### Task details
Write out the entries below exactly, from the first line to the one with "JOY pin VRY: D11 -> A1", both ends included.

Collected data
»»

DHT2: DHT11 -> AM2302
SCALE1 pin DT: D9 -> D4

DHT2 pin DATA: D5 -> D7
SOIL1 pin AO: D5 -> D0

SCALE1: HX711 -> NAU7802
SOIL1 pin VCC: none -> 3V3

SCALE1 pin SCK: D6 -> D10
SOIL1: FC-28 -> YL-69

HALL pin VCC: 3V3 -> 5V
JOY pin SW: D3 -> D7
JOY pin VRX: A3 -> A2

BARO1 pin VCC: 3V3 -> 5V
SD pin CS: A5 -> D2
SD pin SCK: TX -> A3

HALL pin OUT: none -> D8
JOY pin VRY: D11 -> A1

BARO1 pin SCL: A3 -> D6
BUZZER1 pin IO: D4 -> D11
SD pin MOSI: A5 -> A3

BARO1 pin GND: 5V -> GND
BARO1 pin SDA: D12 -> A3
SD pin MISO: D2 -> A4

««

### Reply
DHT2: DHT11 -> AM2302
SCALE1 pin DT: D9 -> D4

DHT2 pin DATA: D5 -> D7
SOIL1 pin AO: D5 -> D0

SCALE1: HX711 -> NAU7802
SOIL1 pin VCC: none -> 3V3

SCALE1 pin SCK: D6 -> D10
SOIL1: FC-28 -> YL-69

HALL pin VCC: 3V3 -> 5V
JOY pin SW: D3 -> D7
JOY pin VRX: A3 -> A2

BARO1 pin VCC: 3V3 -> 5V
SD pin CS: A5 -> D2
SD pin SCK: TX -> A3

HALL pin OUT: none -> D8
JOY pin VRY: D11 -> A1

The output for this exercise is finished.